- STATED TASK
Reproduce every one of the records below word for word, leaving out the pictures.

== SUPPLIED RECORDS

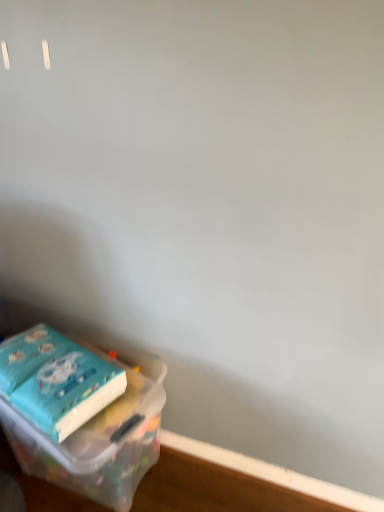
Question: Are translucent plastic container at lower left and teal matte paper at lower left far apart?

Choices:
 (A) yes
 (B) no

Answer: (B)

Question: Is translucent plastic container at lower left in front of teal matte paper at lower left?

Choices:
 (A) no
 (B) yes

Answer: (B)

Question: Is translucent plastic container at lower left positioned behind teal matte paper at lower left?

Choices:
 (A) yes
 (B) no

Answer: (B)

Question: Is translucent plastic container at lower left bigger than teal matte paper at lower left?

Choices:
 (A) no
 (B) yes

Answer: (B)

Question: Does translucent plastic container at lower left have a lesser width compared to teal matte paper at lower left?

Choices:
 (A) no
 (B) yes

Answer: (A)

Question: Is teal matte paper at lower left a part of translucent plastic container at lower left?

Choices:
 (A) yes
 (B) no

Answer: (B)

Question: From a real-world perspective, is translucent plastic container at lower left physically below wooden at lower left?

Choices:
 (A) no
 (B) yes

Answer: (A)

Question: Does translucent plastic container at lower left appear on the right side of wooden at lower left?

Choices:
 (A) no
 (B) yes

Answer: (A)

Question: From the image's perspective, is translucent plastic container at lower left over wooden at lower left?

Choices:
 (A) no
 (B) yes

Answer: (B)

Question: Is translucent plastic container at lower left far from wooden at lower left?

Choices:
 (A) yes
 (B) no

Answer: (B)

Question: Is translucent plastic container at lower left shorter than wooden at lower left?

Choices:
 (A) yes
 (B) no

Answer: (B)

Question: Is wooden at lower left completely or partially inside translucent plastic container at lower left?

Choices:
 (A) yes
 (B) no

Answer: (B)

Question: Is wooden at lower left at the right side of teal matte paper at lower left?

Choices:
 (A) yes
 (B) no

Answer: (A)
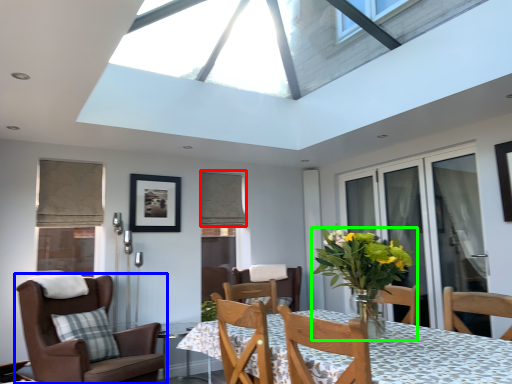
Question: Which is nearer to the curtain (highlighted by a red box)? chair (highlighted by a blue box) or houseplant (highlighted by a green box).

Choices:
 (A) chair
 (B) houseplant

Answer: (A)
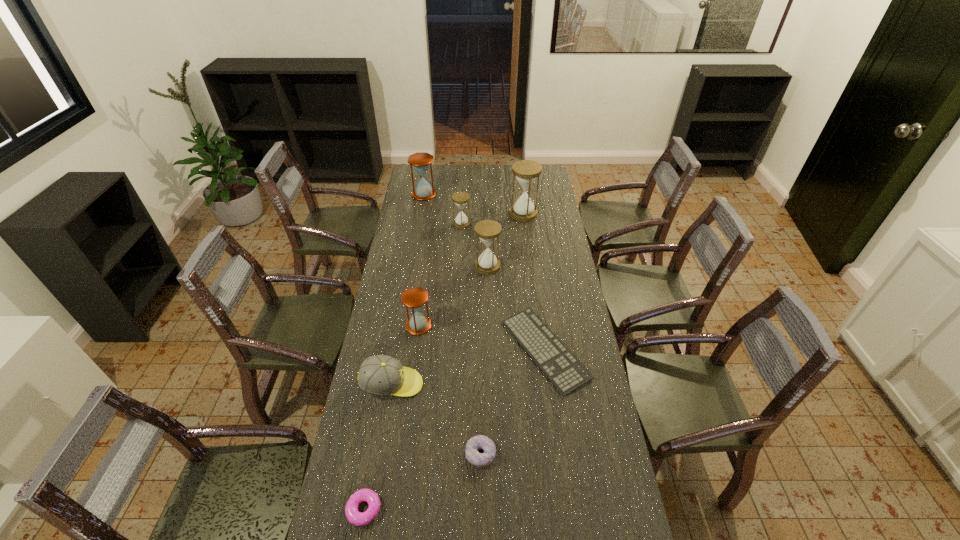
The height and width of the screenshot is (540, 960). Find the location of `free region that satisfies the following two spatial constraints: 1. on the back side of the shortest object; 2. on the right side of the farther doughnut`. free region that satisfies the following two spatial constraints: 1. on the back side of the shortest object; 2. on the right side of the farther doughnut is located at coordinates (481, 350).

Locate an element on the screen. vacant position in the image that satisfies the following two spatial constraints: 1. on the front side of the second nearest object; 2. on the right side of the bigger brown hourglass is located at coordinates (380, 454).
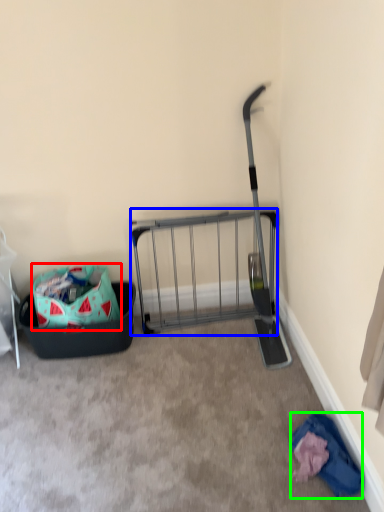
Question: Considering the real-world distances, which object is farthest from bag (highlighted by a red box)? cart (highlighted by a blue box) or clothing (highlighted by a green box)?

Choices:
 (A) cart
 (B) clothing

Answer: (B)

====

- SOLUTION
Question: Are translucent plastic container at lower left and teal matte paper at lower left far apart?

Choices:
 (A) yes
 (B) no

Answer: (B)

Question: Is translucent plastic container at lower left in front of teal matte paper at lower left?

Choices:
 (A) no
 (B) yes

Answer: (B)

Question: Is translucent plastic container at lower left positioned behind teal matte paper at lower left?

Choices:
 (A) yes
 (B) no

Answer: (B)

Question: Is translucent plastic container at lower left bigger than teal matte paper at lower left?

Choices:
 (A) no
 (B) yes

Answer: (B)

Question: Does translucent plastic container at lower left have a lesser width compared to teal matte paper at lower left?

Choices:
 (A) no
 (B) yes

Answer: (A)

Question: Is teal matte paper at lower left a part of translucent plastic container at lower left?

Choices:
 (A) yes
 (B) no

Answer: (B)

Question: From a real-world perspective, is translucent plastic container at lower left physically below wooden at lower left?

Choices:
 (A) no
 (B) yes

Answer: (A)

Question: Does translucent plastic container at lower left appear on the right side of wooden at lower left?

Choices:
 (A) no
 (B) yes

Answer: (A)

Question: From the image's perspective, is translucent plastic container at lower left over wooden at lower left?

Choices:
 (A) no
 (B) yes

Answer: (B)

Question: Is translucent plastic container at lower left far from wooden at lower left?

Choices:
 (A) yes
 (B) no

Answer: (B)

Question: Is translucent plastic container at lower left shorter than wooden at lower left?

Choices:
 (A) yes
 (B) no

Answer: (B)

Question: Is wooden at lower left completely or partially inside translucent plastic container at lower left?

Choices:
 (A) yes
 (B) no

Answer: (B)

Question: Is wooden at lower left at the right side of teal matte paper at lower left?

Choices:
 (A) yes
 (B) no

Answer: (A)
Question: Which is nearer to the curtain (highlighted by a red box)? chair (highlighted by a blue box) or houseplant (highlighted by a green box).

Choices:
 (A) chair
 (B) houseplant

Answer: (A)
The height and width of the screenshot is (540, 960). Find the location of `free region that satisfies the following two spatial constraints: 1. on the back side of the shortest object; 2. on the right side of the farther doughnut`. free region that satisfies the following two spatial constraints: 1. on the back side of the shortest object; 2. on the right side of the farther doughnut is located at coordinates (481, 350).

Locate an element on the screen. vacant position in the image that satisfies the following two spatial constraints: 1. on the front side of the second nearest object; 2. on the right side of the bigger brown hourglass is located at coordinates (380, 454).
Question: Considering the real-world distances, which object is farthest from bag (highlighted by a red box)? cart (highlighted by a blue box) or clothing (highlighted by a green box)?

Choices:
 (A) cart
 (B) clothing

Answer: (B)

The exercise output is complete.